* [GIVEN DATA]
▽

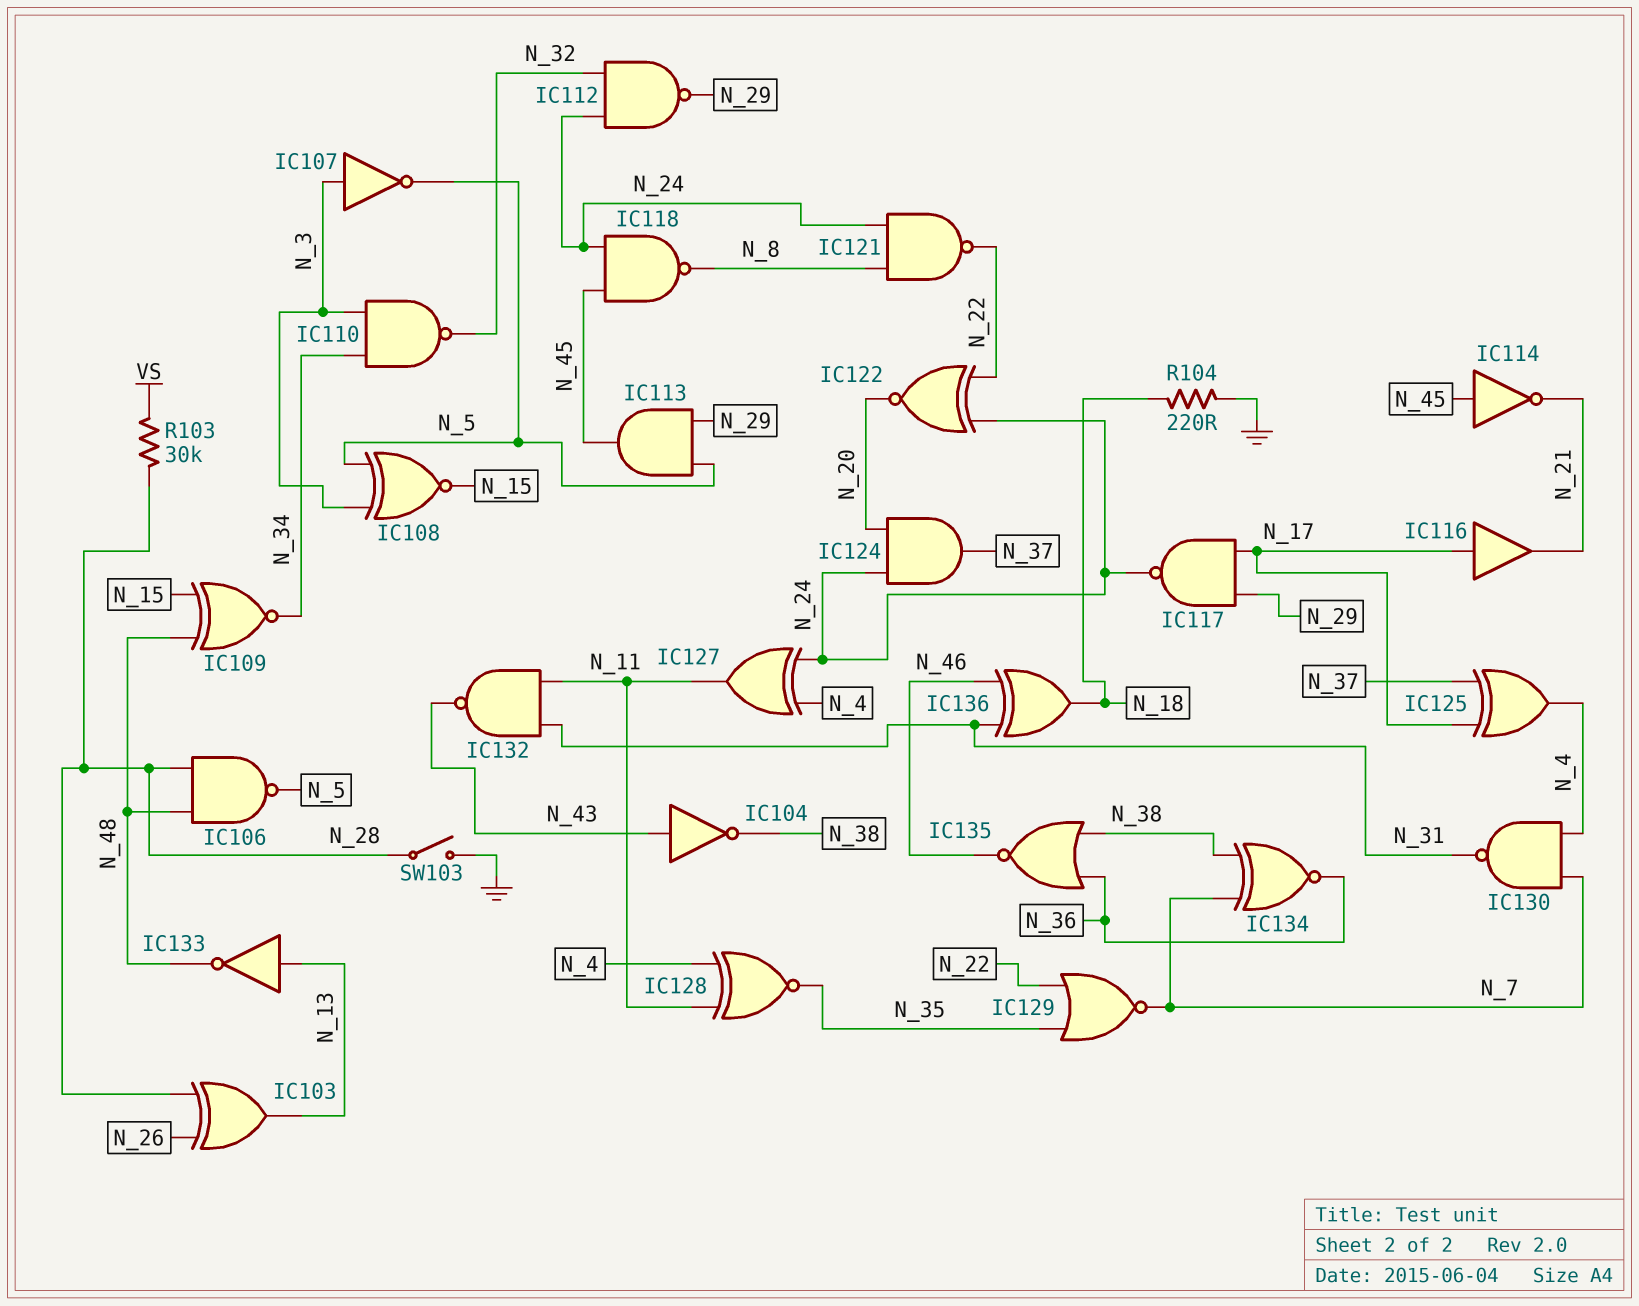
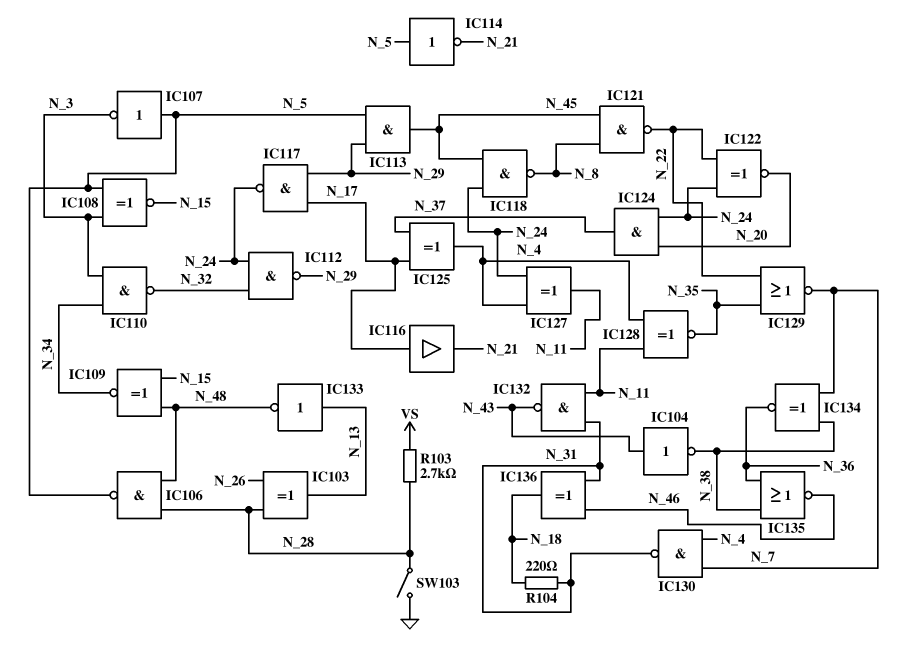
IC107: NOT (in N_3, out N_5) -> NOT (in N_5, out N_3)
IC114: NOT (in N_45, out N_21) -> NOT (in N_5, out N_21)
IC121: NAND (in N_8, in N_24, out N_22) -> NAND (in N_8, in N_45, out N_22)
R103: 30k (N_28, VS) -> 2.7k (N_28, VS)
R104: 220 (GND, N_18) -> 220 (N_18, N_31)

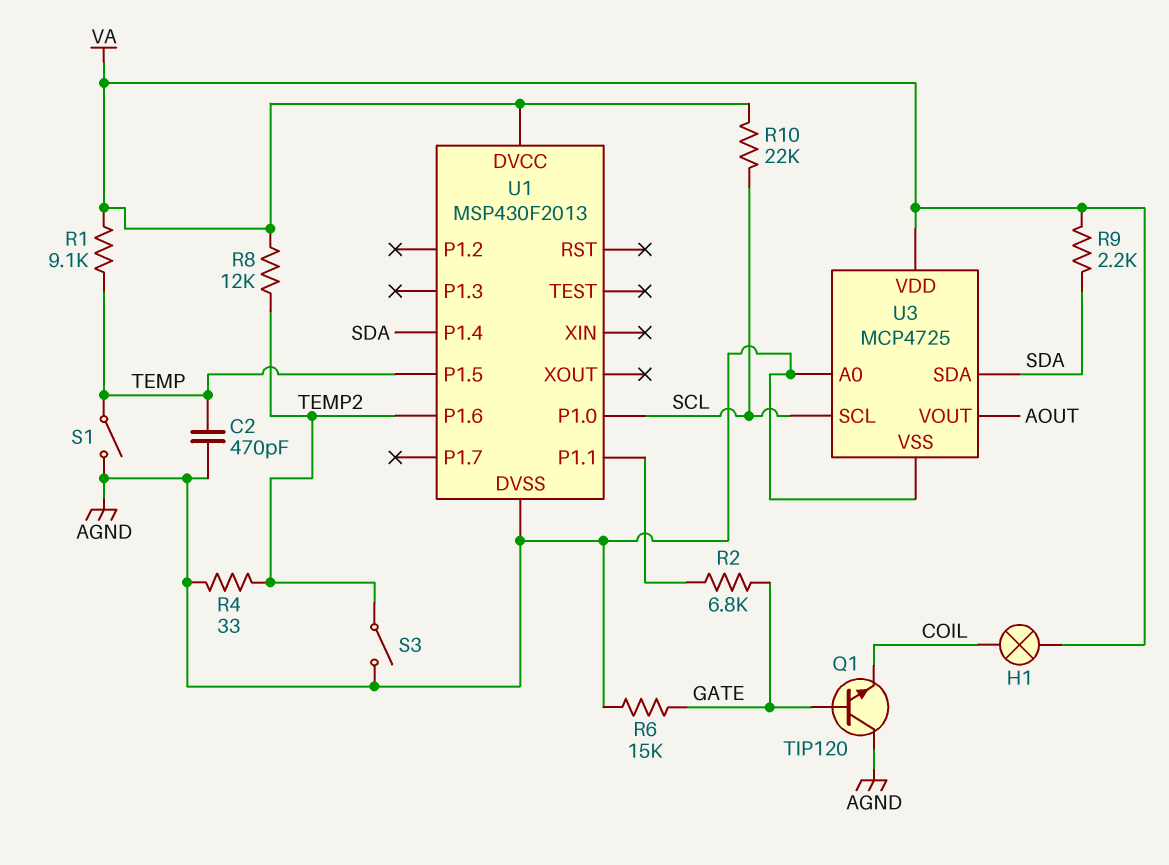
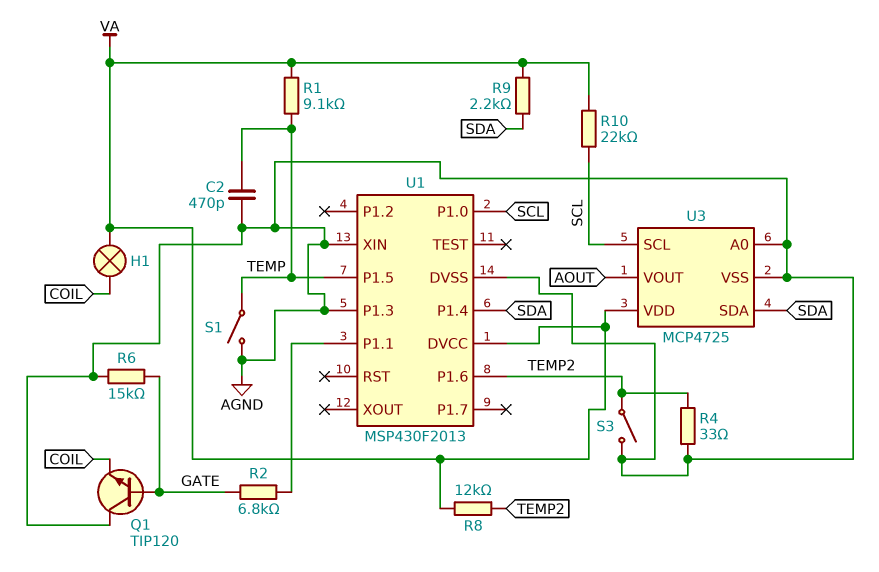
U1 pin P1.3: none -> AGND
U1 pin XIN: none -> AGND

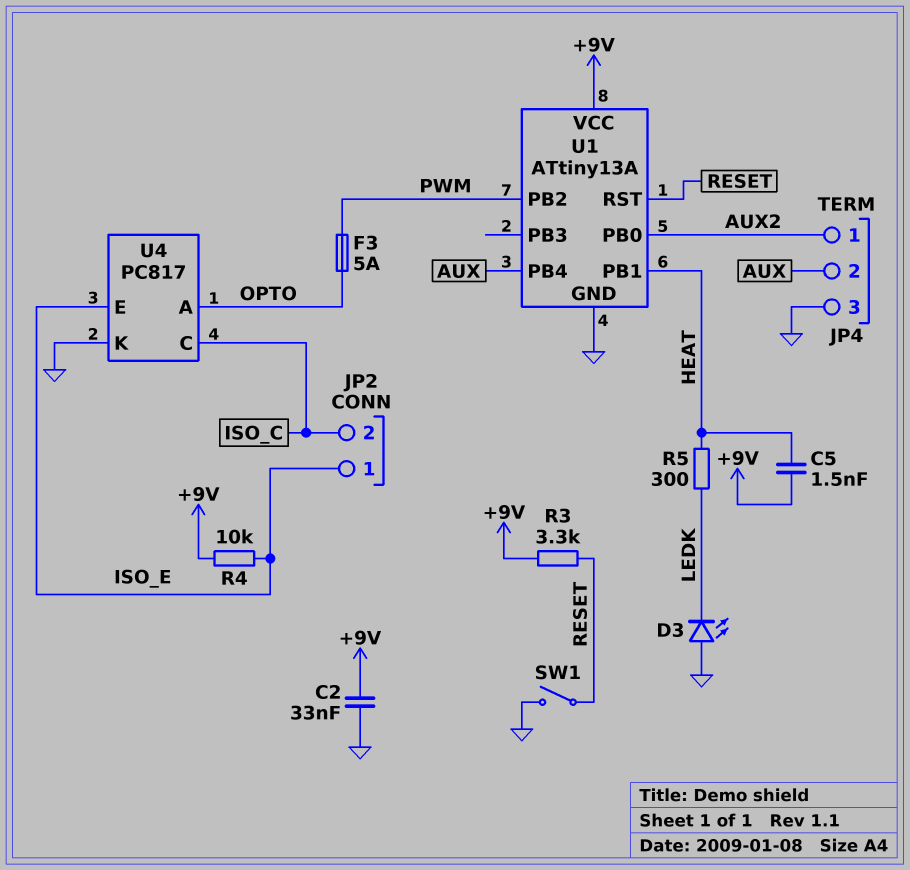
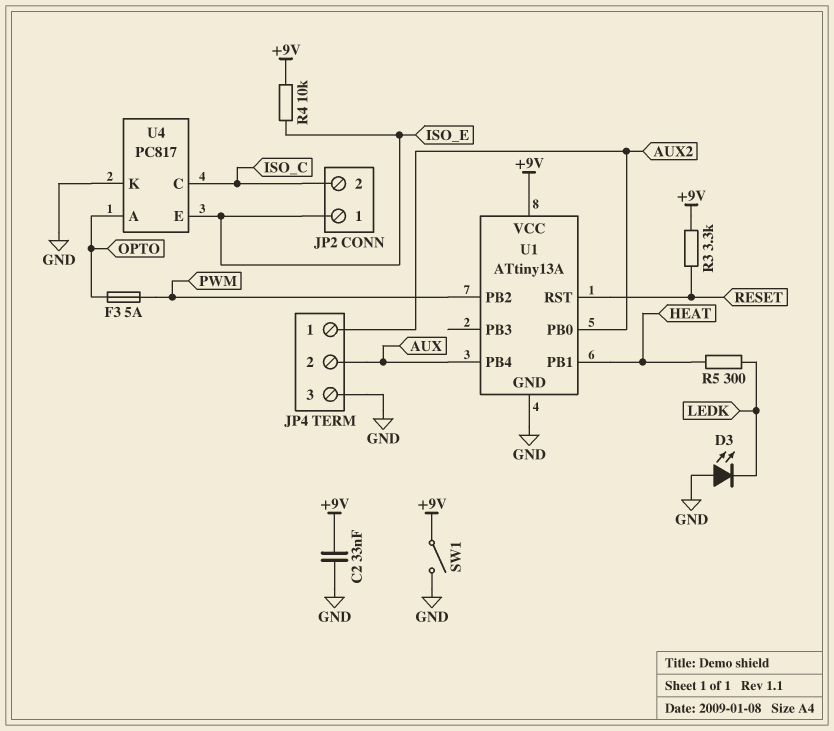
C5: 1.5nF (+9V, HEAT) -> none
SW1: switch (GND, RESET) -> switch (+9V, GND)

△

* [TASK DESCRIPTION] Sift through the material above and copy the lines that contain the word "AGND".

* [TASK ANSWER]
U1 pin P1.3: none -> AGND
U1 pin XIN: none -> AGND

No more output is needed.